#### DATA EXTRACTS ####
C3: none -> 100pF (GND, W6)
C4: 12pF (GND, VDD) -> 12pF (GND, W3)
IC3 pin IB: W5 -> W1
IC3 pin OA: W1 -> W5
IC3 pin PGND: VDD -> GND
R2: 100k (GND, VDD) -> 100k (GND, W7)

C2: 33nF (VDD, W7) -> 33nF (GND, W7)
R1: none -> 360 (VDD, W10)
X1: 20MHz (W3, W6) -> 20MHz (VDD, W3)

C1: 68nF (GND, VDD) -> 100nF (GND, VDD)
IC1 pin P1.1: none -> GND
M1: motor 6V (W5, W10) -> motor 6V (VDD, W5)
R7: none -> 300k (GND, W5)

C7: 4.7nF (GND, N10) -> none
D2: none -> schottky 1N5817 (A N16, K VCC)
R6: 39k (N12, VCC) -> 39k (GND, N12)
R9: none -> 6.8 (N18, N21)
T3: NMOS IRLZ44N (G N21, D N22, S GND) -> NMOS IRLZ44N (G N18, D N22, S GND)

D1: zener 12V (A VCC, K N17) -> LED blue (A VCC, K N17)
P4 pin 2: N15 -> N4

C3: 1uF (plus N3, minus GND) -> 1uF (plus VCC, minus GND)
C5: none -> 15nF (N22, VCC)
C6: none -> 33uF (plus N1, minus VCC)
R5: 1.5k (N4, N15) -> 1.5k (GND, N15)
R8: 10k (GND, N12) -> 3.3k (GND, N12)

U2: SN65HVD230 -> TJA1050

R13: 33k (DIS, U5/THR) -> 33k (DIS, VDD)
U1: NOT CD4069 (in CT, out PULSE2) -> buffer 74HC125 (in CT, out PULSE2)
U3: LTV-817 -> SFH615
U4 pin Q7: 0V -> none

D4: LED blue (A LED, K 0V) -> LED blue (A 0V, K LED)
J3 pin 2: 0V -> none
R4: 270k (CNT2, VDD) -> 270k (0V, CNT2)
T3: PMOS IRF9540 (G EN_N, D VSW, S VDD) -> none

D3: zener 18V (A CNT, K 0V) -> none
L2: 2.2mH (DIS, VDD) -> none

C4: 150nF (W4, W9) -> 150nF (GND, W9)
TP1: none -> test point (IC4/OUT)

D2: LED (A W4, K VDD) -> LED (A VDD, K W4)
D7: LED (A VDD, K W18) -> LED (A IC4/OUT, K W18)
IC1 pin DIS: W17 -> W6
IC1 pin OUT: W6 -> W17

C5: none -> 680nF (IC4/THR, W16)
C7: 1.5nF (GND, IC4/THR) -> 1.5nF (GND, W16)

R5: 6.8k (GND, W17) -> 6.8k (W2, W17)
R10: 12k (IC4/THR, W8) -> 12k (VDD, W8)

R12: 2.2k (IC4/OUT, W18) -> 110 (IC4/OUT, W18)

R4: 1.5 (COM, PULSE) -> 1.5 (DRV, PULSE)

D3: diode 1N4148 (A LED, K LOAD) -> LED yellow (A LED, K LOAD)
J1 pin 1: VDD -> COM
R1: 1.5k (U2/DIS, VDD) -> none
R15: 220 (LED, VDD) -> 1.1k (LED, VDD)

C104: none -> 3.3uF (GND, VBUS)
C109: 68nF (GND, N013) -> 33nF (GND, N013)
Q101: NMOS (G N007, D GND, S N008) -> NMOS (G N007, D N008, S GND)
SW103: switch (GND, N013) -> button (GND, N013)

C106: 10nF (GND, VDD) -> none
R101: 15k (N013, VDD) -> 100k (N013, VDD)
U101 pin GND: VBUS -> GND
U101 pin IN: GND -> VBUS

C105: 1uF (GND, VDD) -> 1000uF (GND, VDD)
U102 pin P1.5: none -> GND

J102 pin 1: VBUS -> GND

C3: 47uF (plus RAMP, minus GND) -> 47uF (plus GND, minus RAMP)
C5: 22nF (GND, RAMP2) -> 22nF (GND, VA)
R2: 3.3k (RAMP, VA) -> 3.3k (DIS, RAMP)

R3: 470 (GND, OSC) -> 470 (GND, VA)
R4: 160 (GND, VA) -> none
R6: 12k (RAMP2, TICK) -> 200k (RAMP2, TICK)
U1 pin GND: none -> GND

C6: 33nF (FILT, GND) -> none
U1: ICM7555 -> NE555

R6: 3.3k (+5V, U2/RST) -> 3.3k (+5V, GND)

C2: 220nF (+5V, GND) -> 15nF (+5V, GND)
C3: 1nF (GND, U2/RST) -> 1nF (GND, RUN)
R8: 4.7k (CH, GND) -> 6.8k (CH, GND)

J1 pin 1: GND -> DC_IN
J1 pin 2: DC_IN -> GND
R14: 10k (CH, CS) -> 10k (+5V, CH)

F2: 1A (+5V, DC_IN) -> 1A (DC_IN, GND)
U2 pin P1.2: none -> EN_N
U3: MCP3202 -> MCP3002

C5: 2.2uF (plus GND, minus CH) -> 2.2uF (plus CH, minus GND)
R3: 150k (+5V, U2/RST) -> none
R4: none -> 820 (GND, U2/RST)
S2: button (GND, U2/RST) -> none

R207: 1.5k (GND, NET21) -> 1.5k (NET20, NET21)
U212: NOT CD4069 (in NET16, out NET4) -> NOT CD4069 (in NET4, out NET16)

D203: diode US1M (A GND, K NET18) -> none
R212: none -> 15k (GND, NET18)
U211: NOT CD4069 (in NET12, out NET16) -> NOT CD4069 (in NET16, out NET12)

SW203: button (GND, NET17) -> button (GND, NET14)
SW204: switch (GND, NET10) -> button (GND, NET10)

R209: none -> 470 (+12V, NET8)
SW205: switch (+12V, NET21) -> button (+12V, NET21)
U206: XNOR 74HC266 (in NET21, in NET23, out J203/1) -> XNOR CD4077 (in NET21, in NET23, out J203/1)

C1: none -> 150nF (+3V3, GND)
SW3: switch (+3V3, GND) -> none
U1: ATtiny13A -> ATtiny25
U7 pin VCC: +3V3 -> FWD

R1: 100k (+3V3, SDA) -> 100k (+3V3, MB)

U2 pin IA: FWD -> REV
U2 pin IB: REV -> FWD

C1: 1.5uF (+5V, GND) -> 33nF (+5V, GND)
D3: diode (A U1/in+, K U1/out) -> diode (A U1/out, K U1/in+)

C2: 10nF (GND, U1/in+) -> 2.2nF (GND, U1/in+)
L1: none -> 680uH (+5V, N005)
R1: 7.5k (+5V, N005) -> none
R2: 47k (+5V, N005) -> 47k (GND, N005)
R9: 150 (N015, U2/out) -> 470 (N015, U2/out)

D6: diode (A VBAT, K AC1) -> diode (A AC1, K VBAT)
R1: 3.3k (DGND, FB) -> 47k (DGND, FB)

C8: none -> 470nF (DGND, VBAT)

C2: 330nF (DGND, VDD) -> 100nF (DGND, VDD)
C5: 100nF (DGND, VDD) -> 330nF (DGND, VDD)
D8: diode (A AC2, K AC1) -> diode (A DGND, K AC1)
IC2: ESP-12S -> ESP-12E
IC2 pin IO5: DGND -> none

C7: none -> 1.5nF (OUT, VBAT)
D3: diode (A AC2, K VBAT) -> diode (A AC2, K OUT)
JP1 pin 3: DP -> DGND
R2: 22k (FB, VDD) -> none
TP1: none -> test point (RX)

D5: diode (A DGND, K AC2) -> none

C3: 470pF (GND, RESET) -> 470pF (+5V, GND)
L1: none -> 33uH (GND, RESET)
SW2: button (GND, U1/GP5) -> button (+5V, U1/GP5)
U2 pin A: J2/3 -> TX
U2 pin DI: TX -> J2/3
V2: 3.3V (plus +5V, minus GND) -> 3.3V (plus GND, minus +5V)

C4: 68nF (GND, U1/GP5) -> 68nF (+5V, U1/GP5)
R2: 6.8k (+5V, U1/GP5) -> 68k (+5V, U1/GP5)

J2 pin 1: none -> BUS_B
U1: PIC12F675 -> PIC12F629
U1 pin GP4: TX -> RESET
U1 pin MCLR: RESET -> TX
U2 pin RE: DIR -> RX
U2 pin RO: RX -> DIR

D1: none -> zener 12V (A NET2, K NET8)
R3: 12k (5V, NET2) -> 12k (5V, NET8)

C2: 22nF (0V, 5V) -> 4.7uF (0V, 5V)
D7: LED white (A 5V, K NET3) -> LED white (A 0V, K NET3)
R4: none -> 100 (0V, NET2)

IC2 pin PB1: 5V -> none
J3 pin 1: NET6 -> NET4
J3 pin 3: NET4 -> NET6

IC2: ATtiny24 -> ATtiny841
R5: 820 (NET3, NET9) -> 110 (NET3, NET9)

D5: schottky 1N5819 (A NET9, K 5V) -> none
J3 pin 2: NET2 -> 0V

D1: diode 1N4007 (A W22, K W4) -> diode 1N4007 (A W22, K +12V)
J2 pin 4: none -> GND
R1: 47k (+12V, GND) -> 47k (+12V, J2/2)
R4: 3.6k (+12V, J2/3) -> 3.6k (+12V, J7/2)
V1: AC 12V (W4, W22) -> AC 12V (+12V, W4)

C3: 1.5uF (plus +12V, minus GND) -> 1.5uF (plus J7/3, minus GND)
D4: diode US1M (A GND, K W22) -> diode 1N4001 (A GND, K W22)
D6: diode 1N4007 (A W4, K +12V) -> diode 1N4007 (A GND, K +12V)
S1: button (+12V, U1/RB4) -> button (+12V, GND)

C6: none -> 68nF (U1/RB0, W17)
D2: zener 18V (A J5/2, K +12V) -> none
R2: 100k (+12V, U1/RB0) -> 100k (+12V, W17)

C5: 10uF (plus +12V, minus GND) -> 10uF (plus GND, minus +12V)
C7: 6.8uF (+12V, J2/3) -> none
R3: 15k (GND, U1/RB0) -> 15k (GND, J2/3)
####
* TRY IT: After locating the line that contains "R13: 33k (DIS, U5/THR) -> 33k (DIS, VDD)", please copy exactly every line from the start of the records through it, and nothing else.

* RESULT OF THE EXERCISE:
C3: none -> 100pF (GND, W6)
C4: 12pF (GND, VDD) -> 12pF (GND, W3)
IC3 pin IB: W5 -> W1
IC3 pin OA: W1 -> W5
IC3 pin PGND: VDD -> GND
R2: 100k (GND, VDD) -> 100k (GND, W7)

C2: 33nF (VDD, W7) -> 33nF (GND, W7)
R1: none -> 360 (VDD, W10)
X1: 20MHz (W3, W6) -> 20MHz (VDD, W3)

C1: 68nF (GND, VDD) -> 100nF (GND, VDD)
IC1 pin P1.1: none -> GND
M1: motor 6V (W5, W10) -> motor 6V (VDD, W5)
R7: none -> 300k (GND, W5)

C7: 4.7nF (GND, N10) -> none
D2: none -> schottky 1N5817 (A N16, K VCC)
R6: 39k (N12, VCC) -> 39k (GND, N12)
R9: none -> 6.8 (N18, N21)
T3: NMOS IRLZ44N (G N21, D N22, S GND) -> NMOS IRLZ44N (G N18, D N22, S GND)

D1: zener 12V (A VCC, K N17) -> LED blue (A VCC, K N17)
P4 pin 2: N15 -> N4

C3: 1uF (plus N3, minus GND) -> 1uF (plus VCC, minus GND)
C5: none -> 15nF (N22, VCC)
C6: none -> 33uF (plus N1, minus VCC)
R5: 1.5k (N4, N15) -> 1.5k (GND, N15)
R8: 10k (GND, N12) -> 3.3k (GND, N12)

U2: SN65HVD230 -> TJA1050

R13: 33k (DIS, U5/THR) -> 33k (DIS, VDD)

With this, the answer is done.